* [What you need to do] The lines to copy run from the one containing "R10: none -> 470 (3V3, DGND)" to the end of the records below; repeat them exactly and include nothing else.

* [Extracted information]
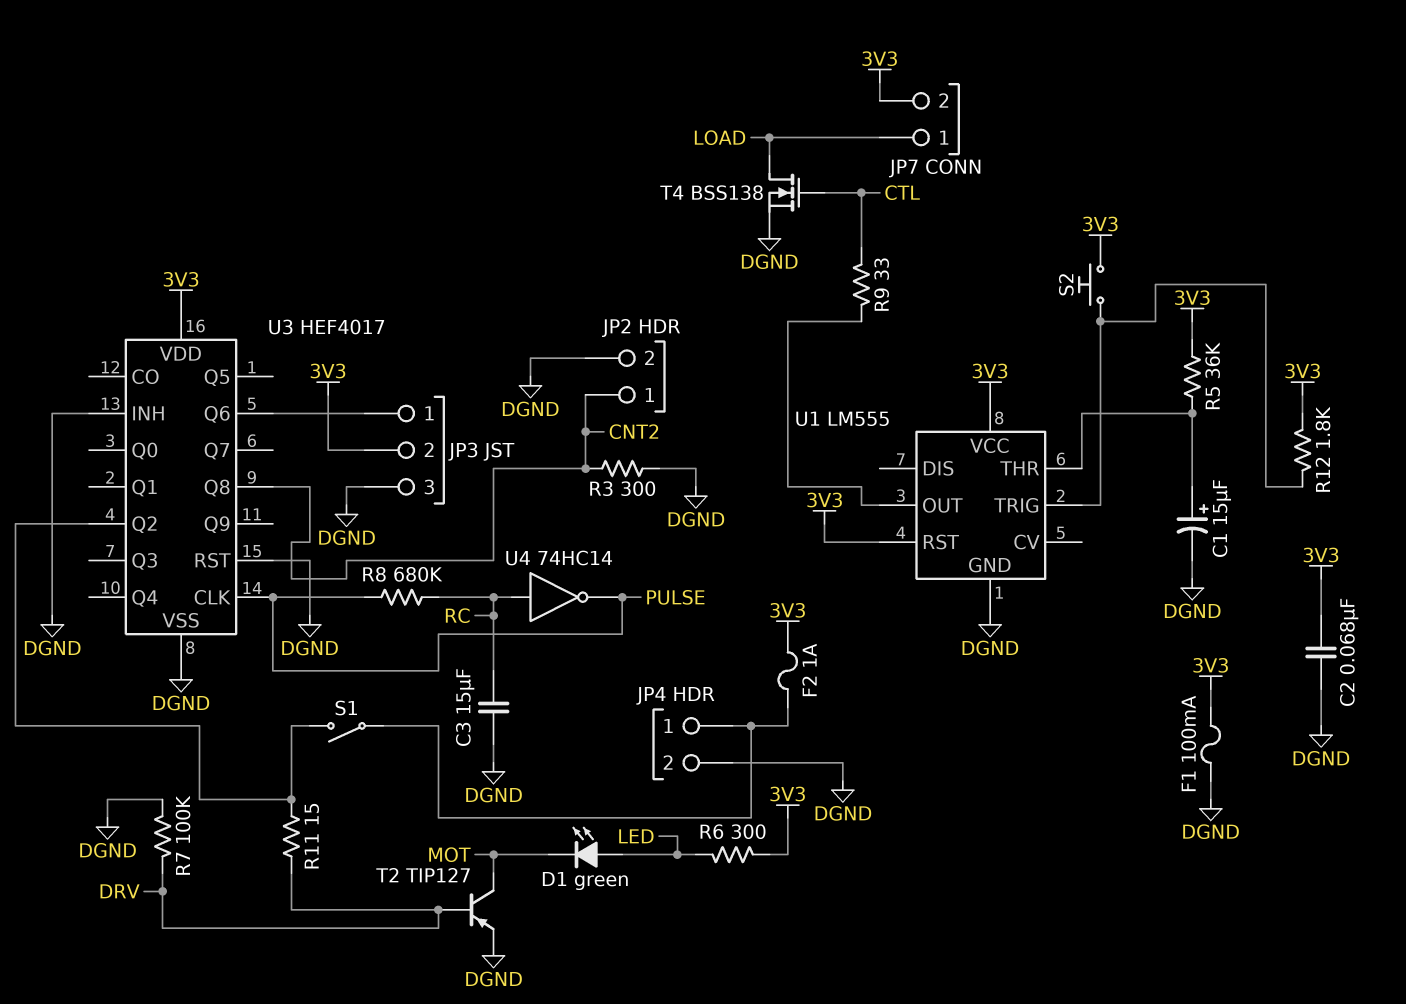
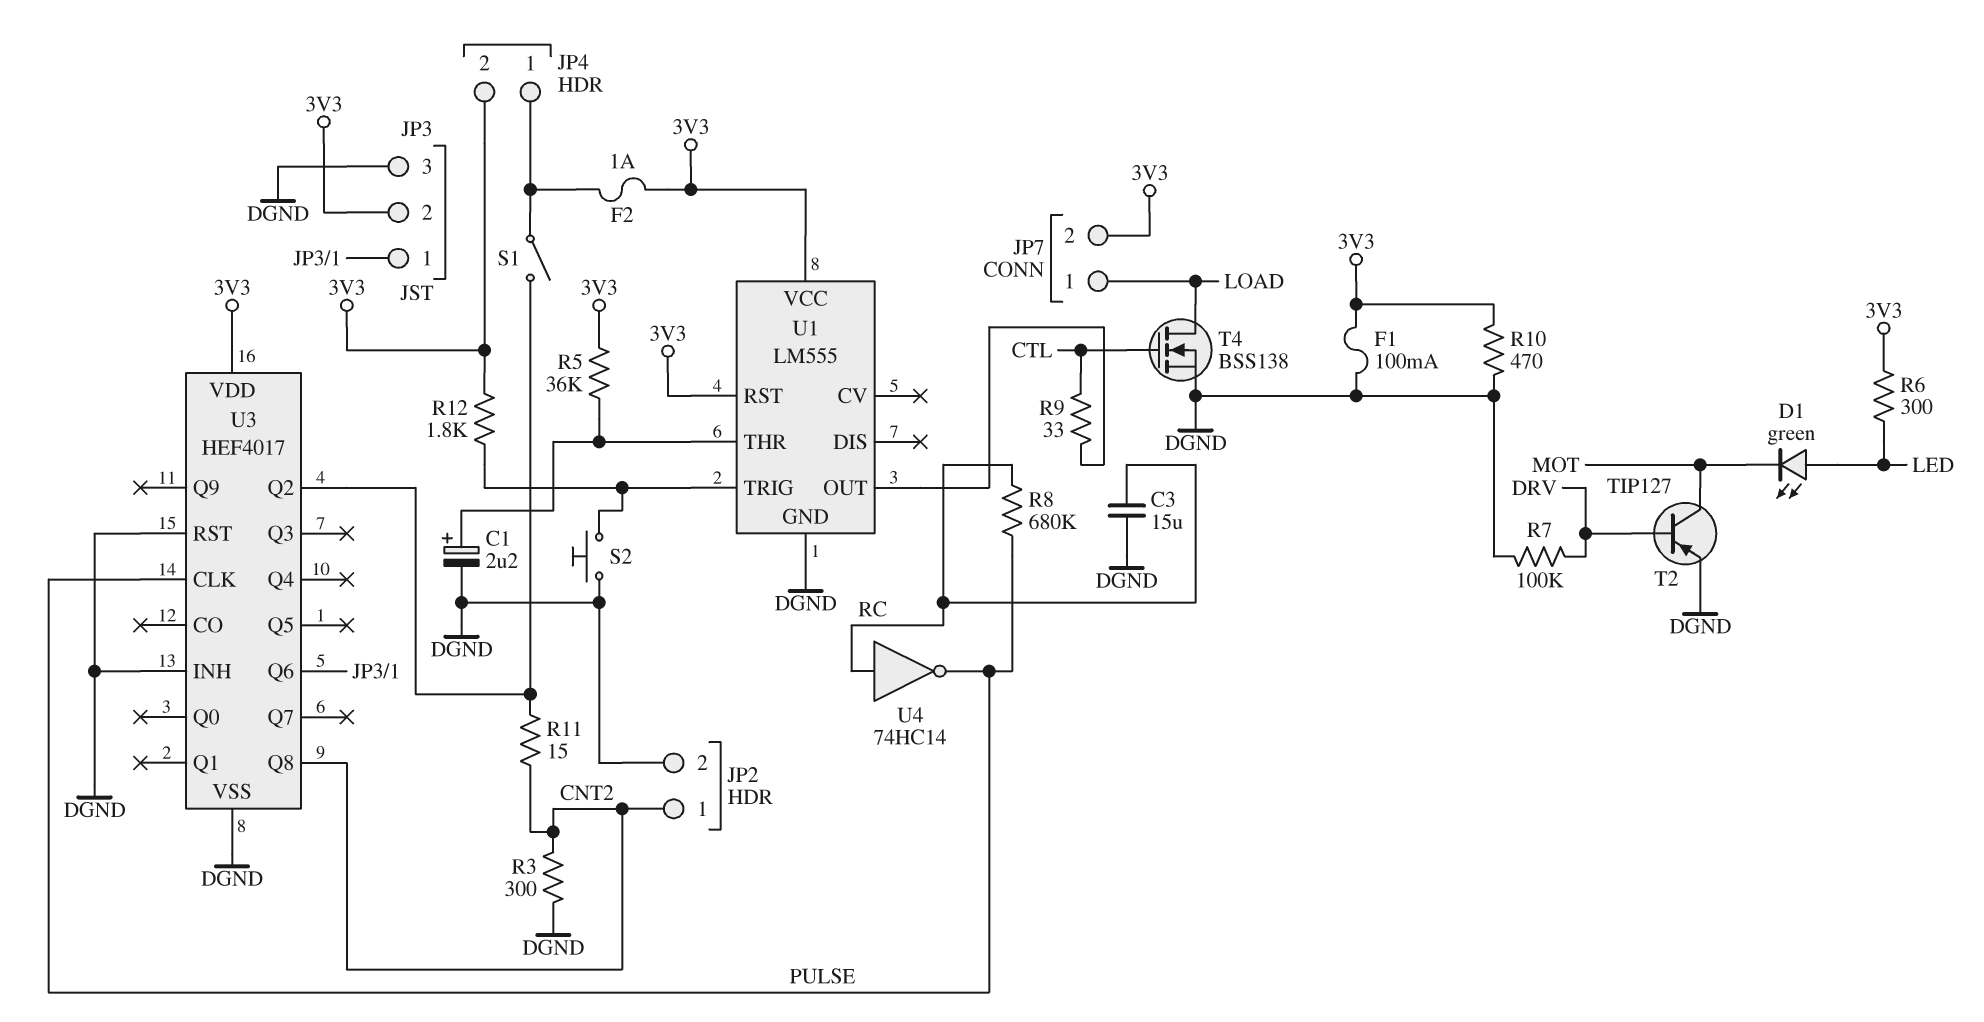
C1: 15uF (plus U1/THR, minus DGND) -> 2.2uF (plus U1/THR, minus DGND)
C2: 68nF (3V3, DGND) -> none
JP4 pin 2: DGND -> 3V3
R10: none -> 470 (3V3, DGND)
R11: 15 (DRV, U3/Q2) -> 15 (CNT2, U3/Q2)
S2: button (3V3, U1/TRIG) -> button (DGND, U1/TRIG)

* [Result of this task]
R10: none -> 470 (3V3, DGND)
R11: 15 (DRV, U3/Q2) -> 15 (CNT2, U3/Q2)
S2: button (3V3, U1/TRIG) -> button (DGND, U1/TRIG)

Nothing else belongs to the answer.